• _WORK INSTRUCTION_: The whole listing is to be given again without alteration, except that its pictures are dropped.

• _RECORDS PROVIDED_:
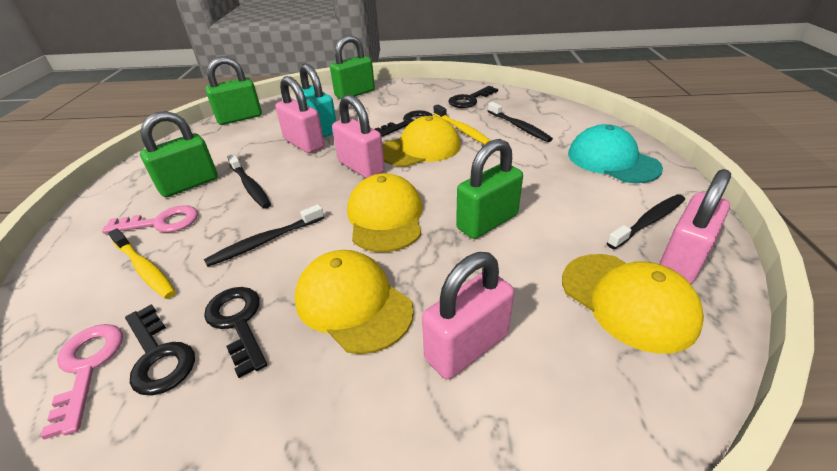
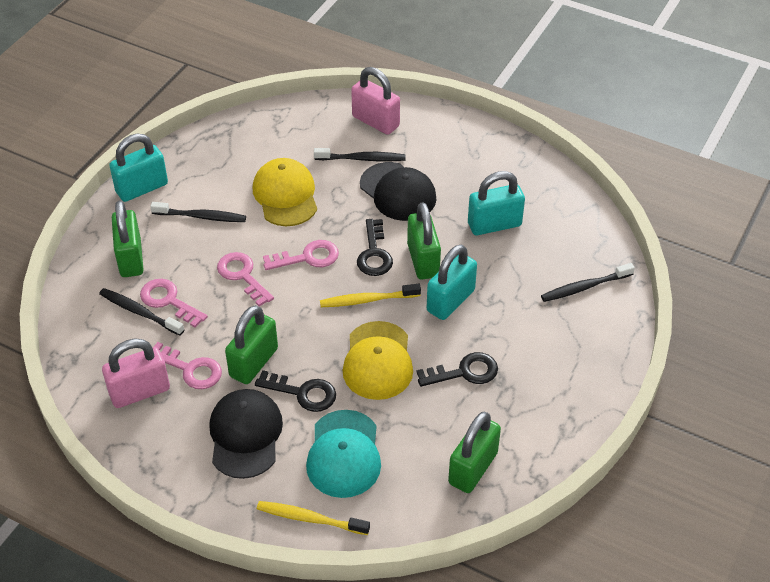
black cap: 0 -> 2
black key: 4 -> 3
pink key: 2 -> 4
pink padlock: 4 -> 2
turquoise padlock: 1 -> 3
yellow cap: 4 -> 2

• _SOLUTION FOR THIS EXERCISE_:
black cap: 0 -> 2
black key: 4 -> 3
pink key: 2 -> 4
pink padlock: 4 -> 2
turquoise padlock: 1 -> 3
yellow cap: 4 -> 2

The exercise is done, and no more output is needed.